-- Start of EXTRACTED INFORMATION --

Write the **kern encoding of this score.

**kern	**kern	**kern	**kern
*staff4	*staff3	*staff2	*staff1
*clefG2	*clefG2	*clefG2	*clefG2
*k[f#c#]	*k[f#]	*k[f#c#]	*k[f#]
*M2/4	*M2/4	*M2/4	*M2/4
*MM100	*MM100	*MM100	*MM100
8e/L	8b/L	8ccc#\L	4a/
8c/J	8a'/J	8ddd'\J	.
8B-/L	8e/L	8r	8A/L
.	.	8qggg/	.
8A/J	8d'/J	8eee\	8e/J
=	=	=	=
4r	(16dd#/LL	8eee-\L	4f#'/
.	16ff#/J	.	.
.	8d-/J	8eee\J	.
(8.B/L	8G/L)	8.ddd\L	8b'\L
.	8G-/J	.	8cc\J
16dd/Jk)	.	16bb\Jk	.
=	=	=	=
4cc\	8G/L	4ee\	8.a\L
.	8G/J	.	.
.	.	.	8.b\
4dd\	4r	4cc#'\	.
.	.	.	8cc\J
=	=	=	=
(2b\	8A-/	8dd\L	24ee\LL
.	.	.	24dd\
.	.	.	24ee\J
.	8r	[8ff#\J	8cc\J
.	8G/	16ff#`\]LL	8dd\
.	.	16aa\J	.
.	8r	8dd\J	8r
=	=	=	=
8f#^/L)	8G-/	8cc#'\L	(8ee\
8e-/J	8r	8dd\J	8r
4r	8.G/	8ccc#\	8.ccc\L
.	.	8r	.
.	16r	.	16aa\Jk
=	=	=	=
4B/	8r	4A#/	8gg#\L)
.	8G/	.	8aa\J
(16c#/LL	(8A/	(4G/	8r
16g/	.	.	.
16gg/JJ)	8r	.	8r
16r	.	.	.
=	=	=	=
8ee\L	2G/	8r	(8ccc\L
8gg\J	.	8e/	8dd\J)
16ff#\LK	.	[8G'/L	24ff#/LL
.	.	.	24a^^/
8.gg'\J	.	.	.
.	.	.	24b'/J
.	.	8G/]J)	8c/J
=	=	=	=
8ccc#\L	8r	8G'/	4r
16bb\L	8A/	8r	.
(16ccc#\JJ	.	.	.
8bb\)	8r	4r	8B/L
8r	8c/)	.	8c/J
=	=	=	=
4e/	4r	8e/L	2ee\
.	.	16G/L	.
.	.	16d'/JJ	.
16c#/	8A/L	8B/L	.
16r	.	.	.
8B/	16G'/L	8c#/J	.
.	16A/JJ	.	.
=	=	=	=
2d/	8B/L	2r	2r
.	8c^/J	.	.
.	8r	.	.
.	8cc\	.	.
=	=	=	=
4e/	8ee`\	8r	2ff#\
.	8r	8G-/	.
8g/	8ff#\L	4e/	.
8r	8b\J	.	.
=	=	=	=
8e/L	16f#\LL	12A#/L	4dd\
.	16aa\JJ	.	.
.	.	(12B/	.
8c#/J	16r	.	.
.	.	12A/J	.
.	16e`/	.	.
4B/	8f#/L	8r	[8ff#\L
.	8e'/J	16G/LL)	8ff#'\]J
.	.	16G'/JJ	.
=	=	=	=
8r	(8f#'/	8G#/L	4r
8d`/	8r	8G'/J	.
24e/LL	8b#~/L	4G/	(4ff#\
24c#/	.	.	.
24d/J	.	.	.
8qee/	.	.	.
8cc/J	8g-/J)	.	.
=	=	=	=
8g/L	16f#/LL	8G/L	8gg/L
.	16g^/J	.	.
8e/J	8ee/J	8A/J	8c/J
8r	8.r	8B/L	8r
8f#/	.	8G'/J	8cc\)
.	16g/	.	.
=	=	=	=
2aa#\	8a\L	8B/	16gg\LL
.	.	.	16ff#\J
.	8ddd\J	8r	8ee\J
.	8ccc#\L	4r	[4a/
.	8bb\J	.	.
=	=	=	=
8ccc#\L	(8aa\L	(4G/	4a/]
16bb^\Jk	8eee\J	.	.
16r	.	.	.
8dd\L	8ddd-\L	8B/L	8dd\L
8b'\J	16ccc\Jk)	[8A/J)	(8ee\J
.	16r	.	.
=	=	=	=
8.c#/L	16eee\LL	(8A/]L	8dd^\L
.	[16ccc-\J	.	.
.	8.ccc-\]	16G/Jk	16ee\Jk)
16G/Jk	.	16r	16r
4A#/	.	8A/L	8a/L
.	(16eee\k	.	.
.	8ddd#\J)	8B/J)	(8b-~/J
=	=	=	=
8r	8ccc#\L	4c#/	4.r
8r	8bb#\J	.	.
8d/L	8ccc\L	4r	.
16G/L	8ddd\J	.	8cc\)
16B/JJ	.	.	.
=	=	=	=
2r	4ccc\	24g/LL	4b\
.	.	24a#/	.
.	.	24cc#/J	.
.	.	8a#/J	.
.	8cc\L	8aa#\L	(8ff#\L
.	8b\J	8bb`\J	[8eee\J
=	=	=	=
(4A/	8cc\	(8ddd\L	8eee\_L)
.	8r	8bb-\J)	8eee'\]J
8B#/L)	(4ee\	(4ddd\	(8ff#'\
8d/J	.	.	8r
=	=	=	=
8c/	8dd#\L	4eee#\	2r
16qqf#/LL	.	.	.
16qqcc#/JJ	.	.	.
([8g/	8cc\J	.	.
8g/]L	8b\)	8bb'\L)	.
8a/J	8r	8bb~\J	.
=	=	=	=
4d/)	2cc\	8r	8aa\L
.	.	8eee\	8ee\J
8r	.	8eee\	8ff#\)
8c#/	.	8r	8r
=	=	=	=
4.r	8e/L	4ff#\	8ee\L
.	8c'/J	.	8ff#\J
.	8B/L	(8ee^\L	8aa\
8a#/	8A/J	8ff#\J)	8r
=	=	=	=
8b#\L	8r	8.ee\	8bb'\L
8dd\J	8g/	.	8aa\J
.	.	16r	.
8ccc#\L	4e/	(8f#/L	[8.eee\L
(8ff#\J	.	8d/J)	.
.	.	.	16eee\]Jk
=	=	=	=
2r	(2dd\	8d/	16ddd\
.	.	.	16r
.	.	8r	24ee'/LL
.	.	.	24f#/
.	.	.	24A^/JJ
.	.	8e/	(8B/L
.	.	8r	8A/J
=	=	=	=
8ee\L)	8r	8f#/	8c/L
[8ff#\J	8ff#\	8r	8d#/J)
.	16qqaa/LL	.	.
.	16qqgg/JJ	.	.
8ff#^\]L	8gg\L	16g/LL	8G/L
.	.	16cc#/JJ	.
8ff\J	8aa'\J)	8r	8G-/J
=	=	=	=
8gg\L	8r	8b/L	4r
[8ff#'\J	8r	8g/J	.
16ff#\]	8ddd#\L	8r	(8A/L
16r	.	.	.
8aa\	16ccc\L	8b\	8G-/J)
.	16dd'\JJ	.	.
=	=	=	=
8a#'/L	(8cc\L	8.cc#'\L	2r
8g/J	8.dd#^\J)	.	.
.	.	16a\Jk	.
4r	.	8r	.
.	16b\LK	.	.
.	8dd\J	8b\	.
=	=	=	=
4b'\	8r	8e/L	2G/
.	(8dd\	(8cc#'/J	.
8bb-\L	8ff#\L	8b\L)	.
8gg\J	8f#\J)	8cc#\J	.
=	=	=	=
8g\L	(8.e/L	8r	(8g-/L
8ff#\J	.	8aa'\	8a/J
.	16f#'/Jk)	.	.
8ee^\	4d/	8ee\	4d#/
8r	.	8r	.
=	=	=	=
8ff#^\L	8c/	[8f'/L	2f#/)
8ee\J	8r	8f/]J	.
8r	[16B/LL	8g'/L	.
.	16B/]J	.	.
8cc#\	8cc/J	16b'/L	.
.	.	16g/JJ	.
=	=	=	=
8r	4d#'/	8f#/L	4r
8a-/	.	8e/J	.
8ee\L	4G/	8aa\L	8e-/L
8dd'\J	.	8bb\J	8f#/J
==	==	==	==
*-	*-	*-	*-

-- End of EXTRACTED INFORMATION --

WHAT IS BEING ASKED
Copy out each line in the rows above that contains the string "kern". Matching is case-sensitive.

ANSWER
Write the **kern encoding of this score.
**kern	**kern	**kern	**kern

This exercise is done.